> [TASK ITEM] Check every line below for the string "rocket". Copy the ones that have it.

> [DATA SUPPLIED]
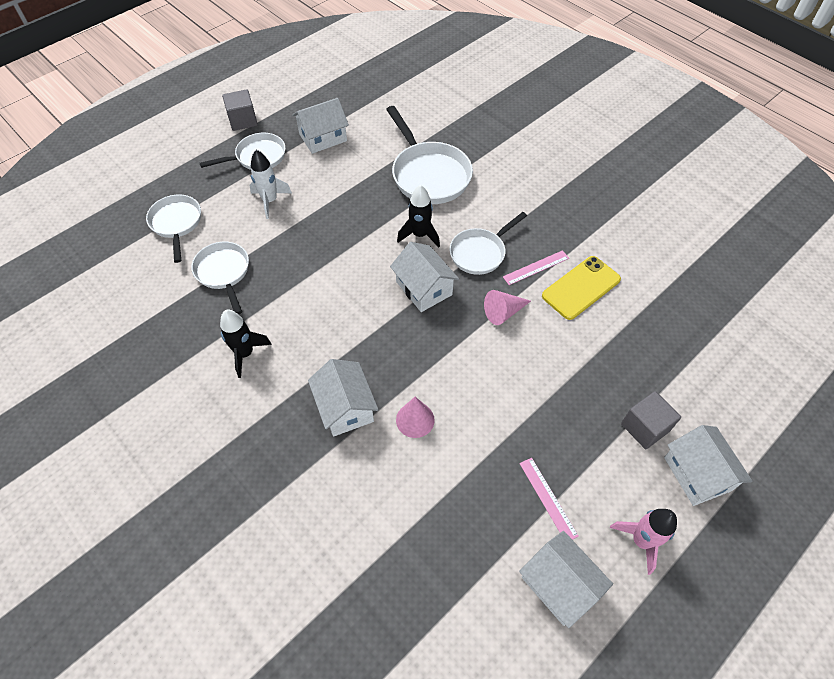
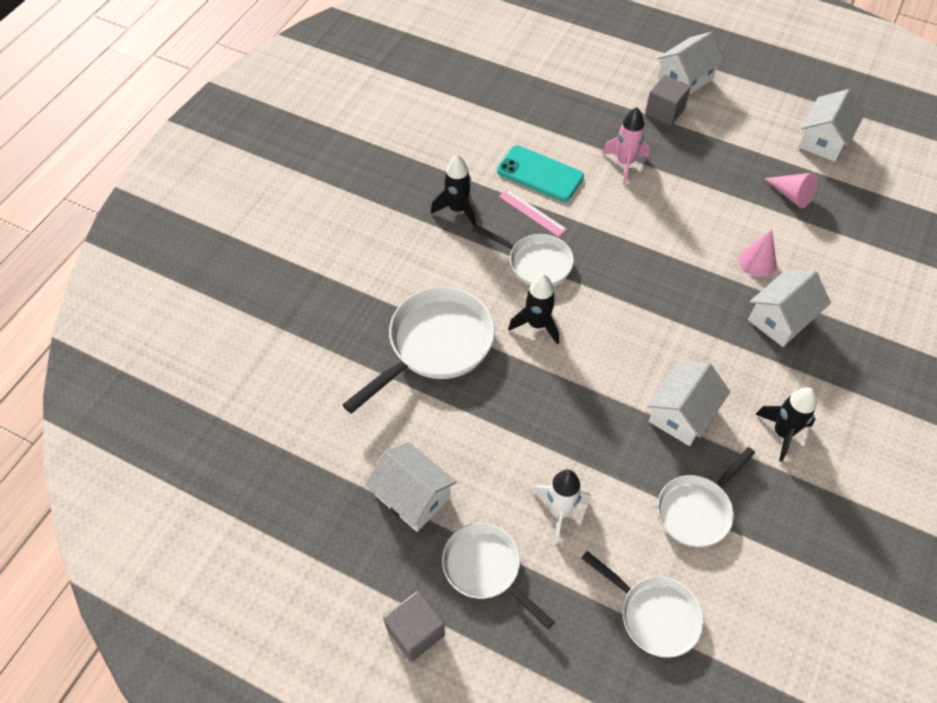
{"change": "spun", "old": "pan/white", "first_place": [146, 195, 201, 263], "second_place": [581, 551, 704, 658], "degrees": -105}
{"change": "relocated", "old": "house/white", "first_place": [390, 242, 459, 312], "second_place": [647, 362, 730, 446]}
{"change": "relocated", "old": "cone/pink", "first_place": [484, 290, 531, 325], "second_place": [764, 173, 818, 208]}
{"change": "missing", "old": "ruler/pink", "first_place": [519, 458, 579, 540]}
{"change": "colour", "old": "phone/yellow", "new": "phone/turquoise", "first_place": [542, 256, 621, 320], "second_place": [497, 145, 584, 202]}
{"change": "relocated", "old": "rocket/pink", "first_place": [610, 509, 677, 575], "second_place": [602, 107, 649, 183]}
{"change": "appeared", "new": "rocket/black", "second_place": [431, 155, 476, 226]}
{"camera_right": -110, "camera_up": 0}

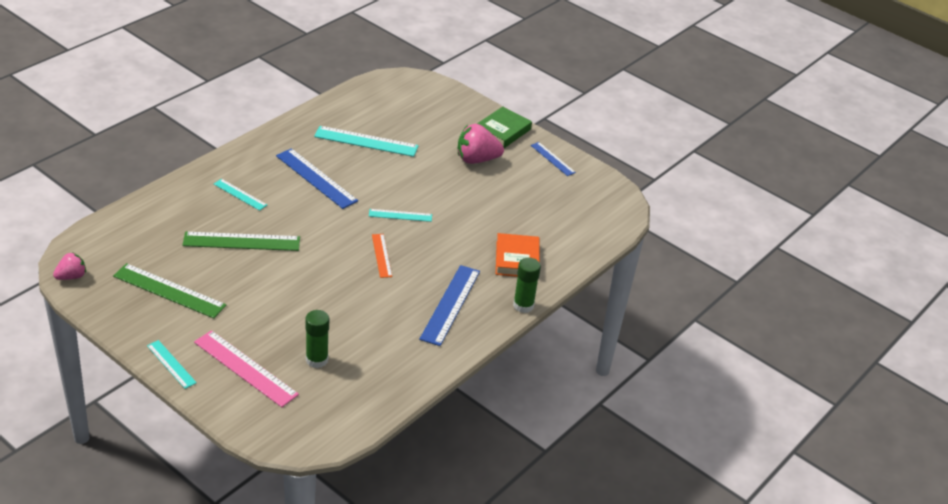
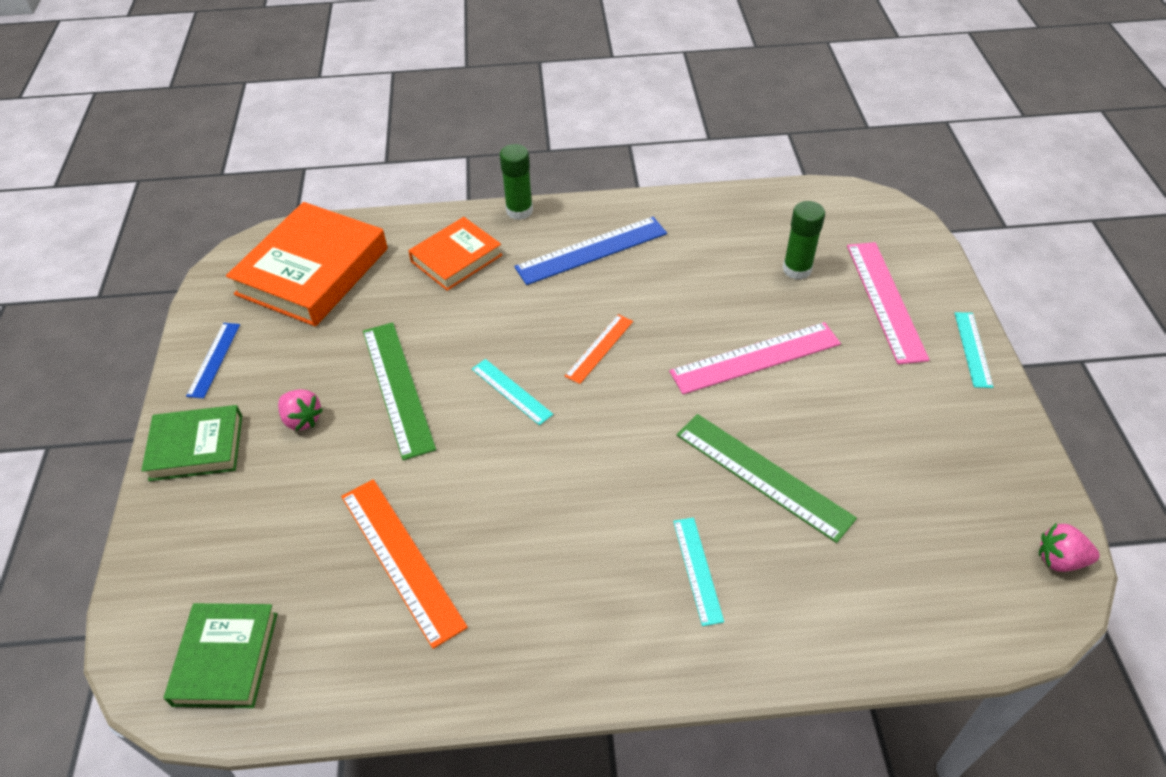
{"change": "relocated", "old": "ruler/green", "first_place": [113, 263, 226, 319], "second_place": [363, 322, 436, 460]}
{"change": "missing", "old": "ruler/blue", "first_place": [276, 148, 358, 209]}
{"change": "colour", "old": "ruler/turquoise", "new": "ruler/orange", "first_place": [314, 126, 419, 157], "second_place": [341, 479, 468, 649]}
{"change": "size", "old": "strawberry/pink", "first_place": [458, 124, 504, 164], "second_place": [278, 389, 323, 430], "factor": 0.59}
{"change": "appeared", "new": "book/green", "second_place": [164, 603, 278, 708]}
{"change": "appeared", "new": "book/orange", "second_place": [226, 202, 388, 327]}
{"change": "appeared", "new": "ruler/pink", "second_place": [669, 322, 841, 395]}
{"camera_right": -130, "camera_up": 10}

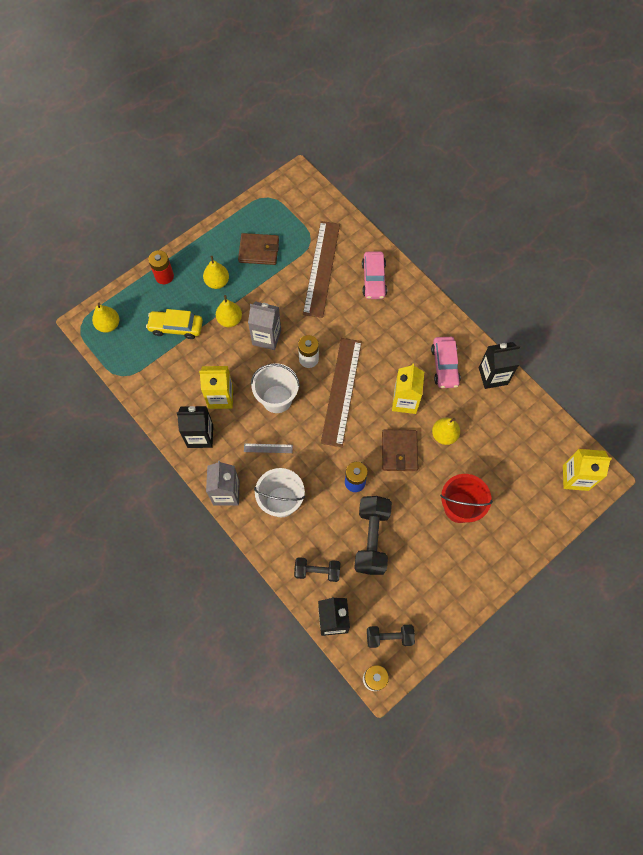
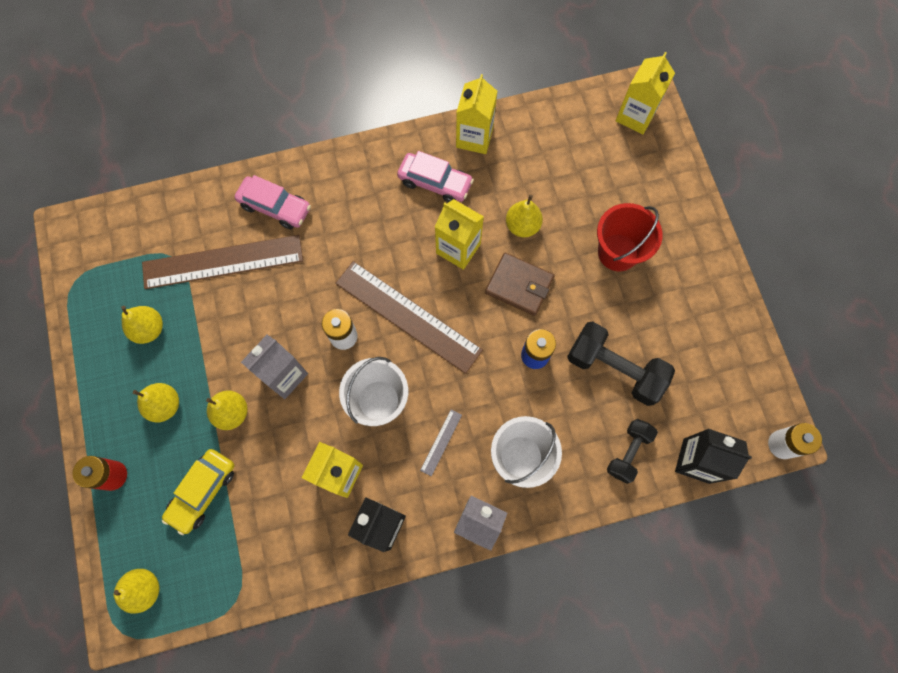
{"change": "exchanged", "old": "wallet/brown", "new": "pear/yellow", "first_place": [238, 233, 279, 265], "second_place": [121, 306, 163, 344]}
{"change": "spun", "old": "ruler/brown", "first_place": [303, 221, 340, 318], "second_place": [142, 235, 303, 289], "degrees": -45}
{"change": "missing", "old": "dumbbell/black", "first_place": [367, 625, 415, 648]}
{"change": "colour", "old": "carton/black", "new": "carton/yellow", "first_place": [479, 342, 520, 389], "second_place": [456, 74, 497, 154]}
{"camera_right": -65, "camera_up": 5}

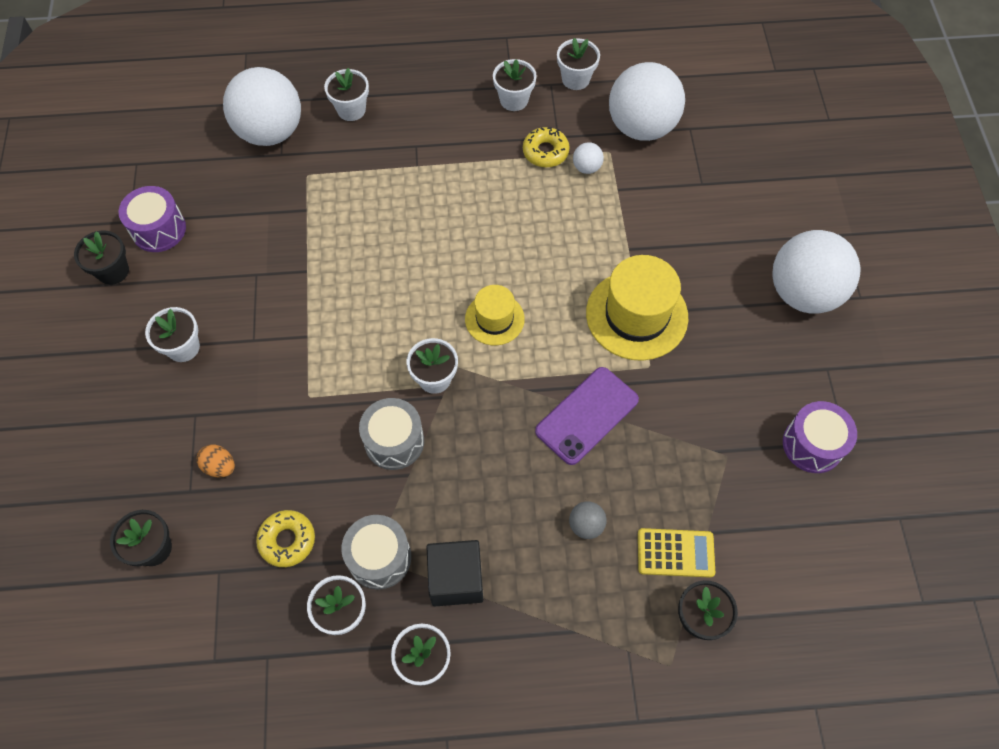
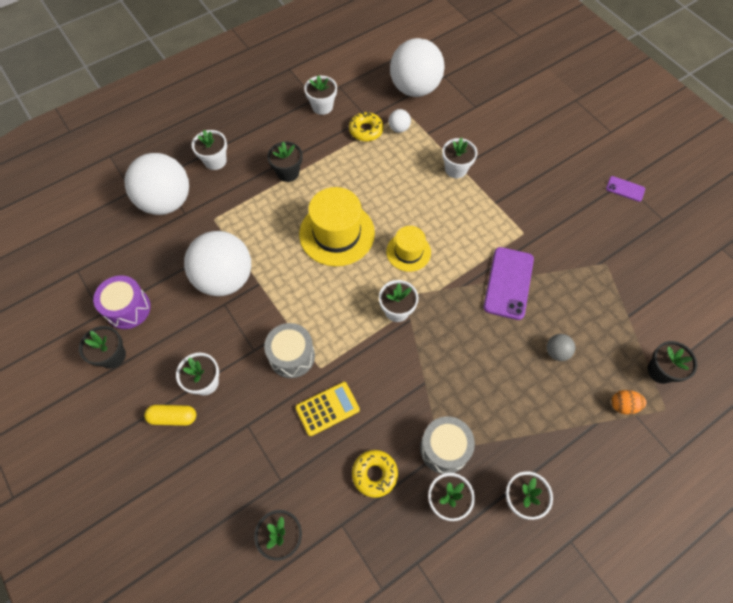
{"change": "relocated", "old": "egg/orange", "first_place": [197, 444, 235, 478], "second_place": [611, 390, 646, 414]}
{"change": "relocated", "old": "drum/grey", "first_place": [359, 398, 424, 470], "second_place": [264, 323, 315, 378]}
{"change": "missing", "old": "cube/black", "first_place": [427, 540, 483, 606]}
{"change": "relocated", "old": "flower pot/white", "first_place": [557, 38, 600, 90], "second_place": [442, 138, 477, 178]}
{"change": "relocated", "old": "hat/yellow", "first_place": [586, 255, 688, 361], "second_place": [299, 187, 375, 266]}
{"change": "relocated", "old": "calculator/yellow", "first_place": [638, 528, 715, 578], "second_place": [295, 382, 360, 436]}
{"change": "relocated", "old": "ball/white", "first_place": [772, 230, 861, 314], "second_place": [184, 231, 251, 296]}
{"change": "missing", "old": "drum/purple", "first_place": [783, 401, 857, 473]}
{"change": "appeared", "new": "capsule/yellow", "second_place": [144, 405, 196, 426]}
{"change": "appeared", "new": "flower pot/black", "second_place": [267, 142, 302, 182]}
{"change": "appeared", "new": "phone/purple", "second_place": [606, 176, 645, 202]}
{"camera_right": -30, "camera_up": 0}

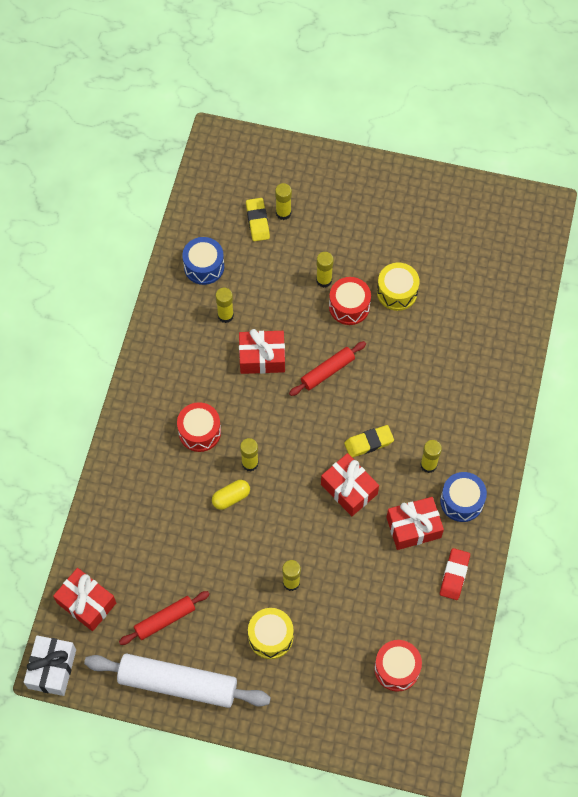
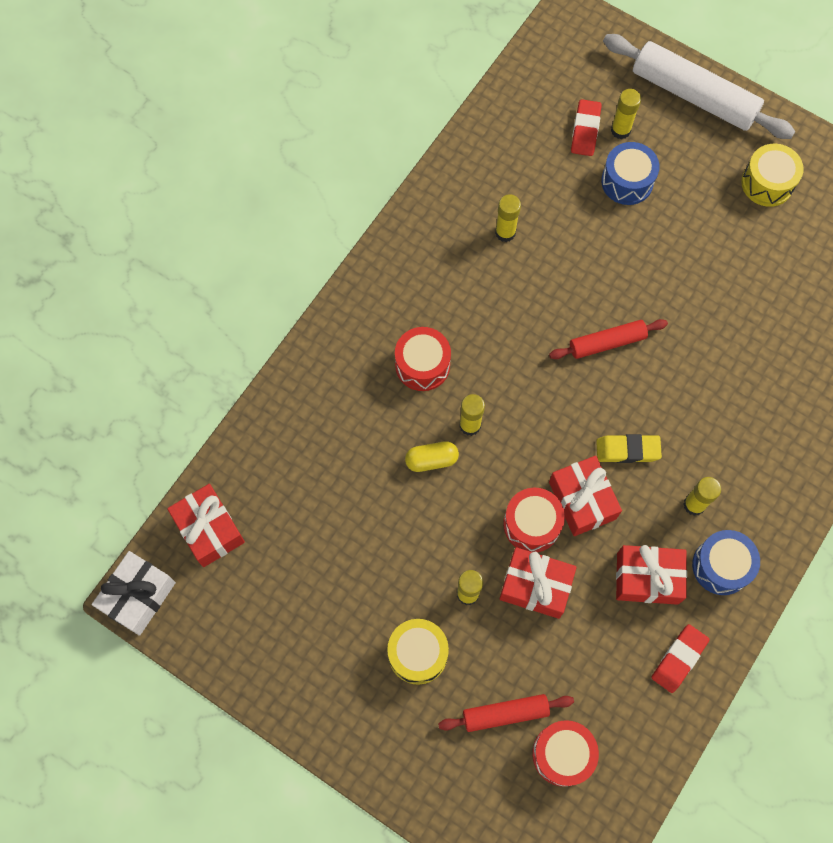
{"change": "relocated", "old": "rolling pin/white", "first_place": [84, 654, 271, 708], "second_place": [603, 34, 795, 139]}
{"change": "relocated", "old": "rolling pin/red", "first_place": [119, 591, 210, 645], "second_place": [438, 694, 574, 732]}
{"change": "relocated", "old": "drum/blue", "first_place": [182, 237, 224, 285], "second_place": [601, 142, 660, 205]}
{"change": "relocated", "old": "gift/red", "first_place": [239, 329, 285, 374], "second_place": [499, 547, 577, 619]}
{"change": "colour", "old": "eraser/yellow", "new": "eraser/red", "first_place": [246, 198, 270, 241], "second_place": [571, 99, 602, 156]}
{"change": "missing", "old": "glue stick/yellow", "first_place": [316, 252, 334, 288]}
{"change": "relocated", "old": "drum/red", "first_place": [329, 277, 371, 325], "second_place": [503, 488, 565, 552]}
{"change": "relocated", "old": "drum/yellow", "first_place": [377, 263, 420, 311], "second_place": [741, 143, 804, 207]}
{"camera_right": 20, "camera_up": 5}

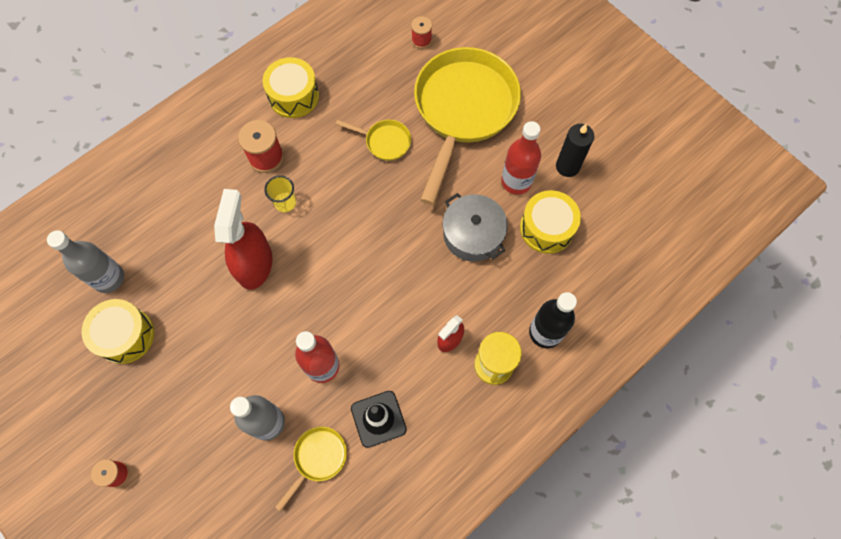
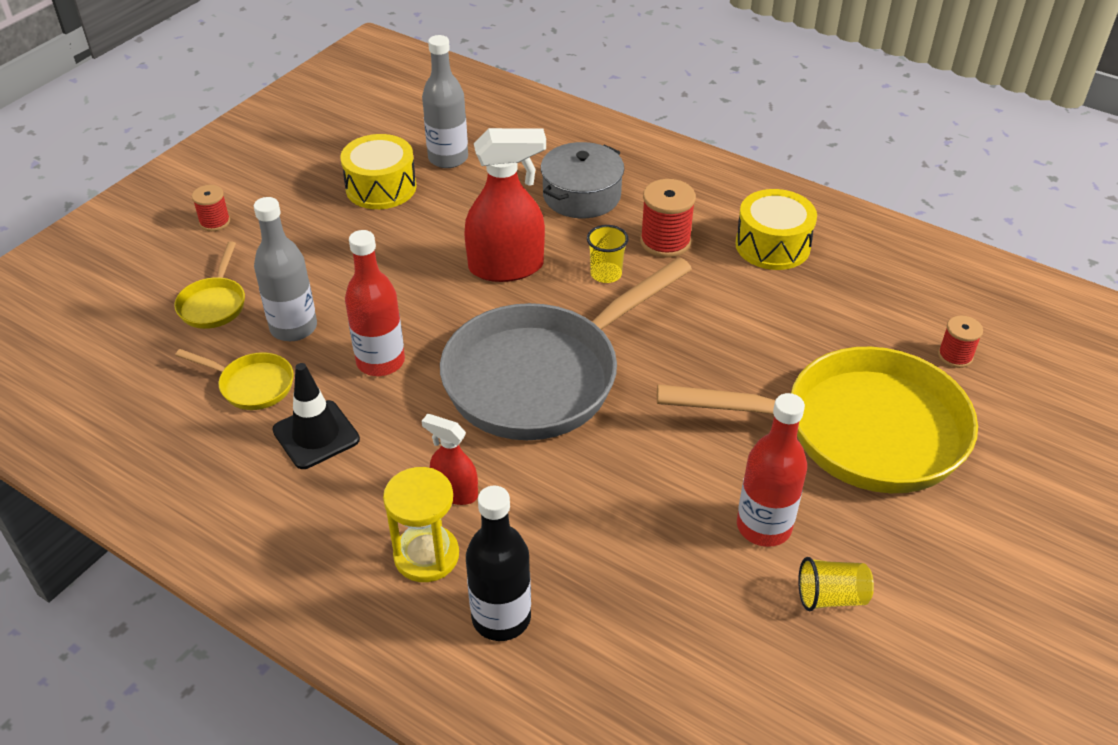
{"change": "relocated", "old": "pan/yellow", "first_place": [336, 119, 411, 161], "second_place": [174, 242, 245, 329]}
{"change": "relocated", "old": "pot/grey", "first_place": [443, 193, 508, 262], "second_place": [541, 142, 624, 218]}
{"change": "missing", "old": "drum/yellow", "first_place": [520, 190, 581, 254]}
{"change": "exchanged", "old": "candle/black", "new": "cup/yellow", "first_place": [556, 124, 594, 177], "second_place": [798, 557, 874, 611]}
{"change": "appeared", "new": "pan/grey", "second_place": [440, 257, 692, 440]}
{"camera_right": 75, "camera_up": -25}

> [SOLUTION]
{"change": "relocated", "old": "rocket/pink", "first_place": [610, 509, 677, 575], "second_place": [602, 107, 649, 183]}
{"change": "appeared", "new": "rocket/black", "second_place": [431, 155, 476, 226]}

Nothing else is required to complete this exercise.